Exercise description —
Take the material below and reproduce, word for word, only the lines from the line with "(614, 378) = (480, 354): white" through the line with "(242, 283) = (370, 633): black".

---

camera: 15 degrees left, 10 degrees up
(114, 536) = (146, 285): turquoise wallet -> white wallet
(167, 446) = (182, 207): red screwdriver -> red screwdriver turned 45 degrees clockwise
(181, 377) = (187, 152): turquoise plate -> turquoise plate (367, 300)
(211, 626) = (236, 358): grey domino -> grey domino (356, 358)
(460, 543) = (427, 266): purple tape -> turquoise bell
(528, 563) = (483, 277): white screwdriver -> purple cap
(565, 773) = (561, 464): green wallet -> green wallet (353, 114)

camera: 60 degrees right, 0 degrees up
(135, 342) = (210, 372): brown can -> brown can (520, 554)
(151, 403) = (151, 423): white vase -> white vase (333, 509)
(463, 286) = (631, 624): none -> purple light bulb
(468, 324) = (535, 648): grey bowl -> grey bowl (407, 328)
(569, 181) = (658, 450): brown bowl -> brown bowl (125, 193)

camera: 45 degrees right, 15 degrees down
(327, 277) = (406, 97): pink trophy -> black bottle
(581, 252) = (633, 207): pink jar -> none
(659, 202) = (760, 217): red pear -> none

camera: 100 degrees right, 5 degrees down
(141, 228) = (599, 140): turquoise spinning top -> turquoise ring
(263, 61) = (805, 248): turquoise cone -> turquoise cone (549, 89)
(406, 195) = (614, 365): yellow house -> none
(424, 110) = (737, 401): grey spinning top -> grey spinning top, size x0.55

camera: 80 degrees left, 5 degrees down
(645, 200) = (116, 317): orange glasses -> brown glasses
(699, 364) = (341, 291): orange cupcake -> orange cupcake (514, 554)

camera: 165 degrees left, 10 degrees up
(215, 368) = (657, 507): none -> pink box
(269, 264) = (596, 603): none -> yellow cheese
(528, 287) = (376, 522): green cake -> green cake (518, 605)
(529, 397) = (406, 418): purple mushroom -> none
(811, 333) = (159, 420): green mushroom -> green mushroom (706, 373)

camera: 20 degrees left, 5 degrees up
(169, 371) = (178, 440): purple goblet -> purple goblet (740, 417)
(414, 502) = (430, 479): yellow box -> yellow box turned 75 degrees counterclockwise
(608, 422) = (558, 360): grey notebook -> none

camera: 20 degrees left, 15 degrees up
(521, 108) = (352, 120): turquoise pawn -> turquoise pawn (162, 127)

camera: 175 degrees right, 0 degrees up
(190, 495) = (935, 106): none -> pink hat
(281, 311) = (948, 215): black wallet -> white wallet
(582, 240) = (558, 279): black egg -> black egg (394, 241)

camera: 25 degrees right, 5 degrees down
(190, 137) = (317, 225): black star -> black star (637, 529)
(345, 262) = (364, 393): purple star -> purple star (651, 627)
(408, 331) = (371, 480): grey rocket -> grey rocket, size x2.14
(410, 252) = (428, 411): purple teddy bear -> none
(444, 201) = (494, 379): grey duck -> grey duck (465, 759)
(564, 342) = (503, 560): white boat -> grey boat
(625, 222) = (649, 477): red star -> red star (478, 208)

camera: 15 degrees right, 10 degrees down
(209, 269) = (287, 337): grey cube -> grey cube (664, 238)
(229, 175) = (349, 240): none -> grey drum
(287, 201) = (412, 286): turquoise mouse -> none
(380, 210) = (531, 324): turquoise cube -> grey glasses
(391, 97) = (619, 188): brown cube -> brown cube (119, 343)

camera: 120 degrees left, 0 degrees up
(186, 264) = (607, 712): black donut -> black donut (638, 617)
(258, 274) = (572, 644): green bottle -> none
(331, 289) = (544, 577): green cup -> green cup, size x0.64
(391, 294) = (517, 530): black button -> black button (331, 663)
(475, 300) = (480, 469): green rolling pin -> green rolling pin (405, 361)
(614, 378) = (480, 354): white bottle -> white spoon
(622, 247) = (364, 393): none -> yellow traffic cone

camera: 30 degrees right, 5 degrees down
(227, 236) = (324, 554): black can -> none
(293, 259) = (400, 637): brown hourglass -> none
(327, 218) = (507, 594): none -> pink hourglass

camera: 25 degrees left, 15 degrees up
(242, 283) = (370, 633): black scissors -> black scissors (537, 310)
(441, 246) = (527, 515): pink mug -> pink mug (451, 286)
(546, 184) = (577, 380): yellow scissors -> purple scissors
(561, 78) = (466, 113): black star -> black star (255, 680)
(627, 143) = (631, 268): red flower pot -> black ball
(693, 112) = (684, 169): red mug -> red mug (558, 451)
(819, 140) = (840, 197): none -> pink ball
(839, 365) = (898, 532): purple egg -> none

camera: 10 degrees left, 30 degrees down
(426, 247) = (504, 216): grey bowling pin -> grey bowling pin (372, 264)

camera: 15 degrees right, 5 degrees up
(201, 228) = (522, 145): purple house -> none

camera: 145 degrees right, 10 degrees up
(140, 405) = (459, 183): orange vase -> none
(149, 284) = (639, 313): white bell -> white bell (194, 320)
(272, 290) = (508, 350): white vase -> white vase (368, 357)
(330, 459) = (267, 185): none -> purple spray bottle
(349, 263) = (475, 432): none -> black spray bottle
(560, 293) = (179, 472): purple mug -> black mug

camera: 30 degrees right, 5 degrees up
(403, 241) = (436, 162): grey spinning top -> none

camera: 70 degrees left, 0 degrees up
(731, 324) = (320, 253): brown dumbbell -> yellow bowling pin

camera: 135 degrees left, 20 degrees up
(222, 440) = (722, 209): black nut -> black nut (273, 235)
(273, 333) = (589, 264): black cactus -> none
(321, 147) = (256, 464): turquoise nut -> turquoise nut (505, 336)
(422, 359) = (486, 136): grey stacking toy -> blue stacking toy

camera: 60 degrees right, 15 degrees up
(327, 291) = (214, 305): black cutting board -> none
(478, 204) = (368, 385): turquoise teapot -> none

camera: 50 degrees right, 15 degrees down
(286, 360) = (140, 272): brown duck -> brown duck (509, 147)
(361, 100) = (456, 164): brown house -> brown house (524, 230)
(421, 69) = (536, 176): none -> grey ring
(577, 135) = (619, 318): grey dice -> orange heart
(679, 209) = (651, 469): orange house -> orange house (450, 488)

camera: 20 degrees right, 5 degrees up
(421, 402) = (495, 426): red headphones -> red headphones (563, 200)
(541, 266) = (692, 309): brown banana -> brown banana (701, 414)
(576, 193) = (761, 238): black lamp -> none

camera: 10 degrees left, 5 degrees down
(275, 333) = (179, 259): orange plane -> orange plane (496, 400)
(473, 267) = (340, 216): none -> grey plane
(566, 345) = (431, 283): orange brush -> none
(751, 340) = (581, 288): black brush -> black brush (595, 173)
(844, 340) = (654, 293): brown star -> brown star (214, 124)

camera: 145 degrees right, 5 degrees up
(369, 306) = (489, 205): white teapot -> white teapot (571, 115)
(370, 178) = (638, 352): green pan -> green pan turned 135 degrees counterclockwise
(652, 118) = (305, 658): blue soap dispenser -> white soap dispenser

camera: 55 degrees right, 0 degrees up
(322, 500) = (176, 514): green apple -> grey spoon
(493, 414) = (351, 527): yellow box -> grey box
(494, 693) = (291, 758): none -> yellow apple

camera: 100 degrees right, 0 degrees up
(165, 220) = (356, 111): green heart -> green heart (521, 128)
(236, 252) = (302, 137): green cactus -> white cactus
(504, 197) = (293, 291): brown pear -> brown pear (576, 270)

---

Task answer —
(614, 378) = (480, 354): white bottle -> white spoon
(622, 247) = (364, 393): none -> yellow traffic cone

camera: 30 degrees right, 5 degrees down
(227, 236) = (324, 554): black can -> none
(293, 259) = (400, 637): brown hourglass -> none
(327, 218) = (507, 594): none -> pink hourglass

camera: 25 degrees left, 15 degrees up
(242, 283) = (370, 633): black scissors -> black scissors (537, 310)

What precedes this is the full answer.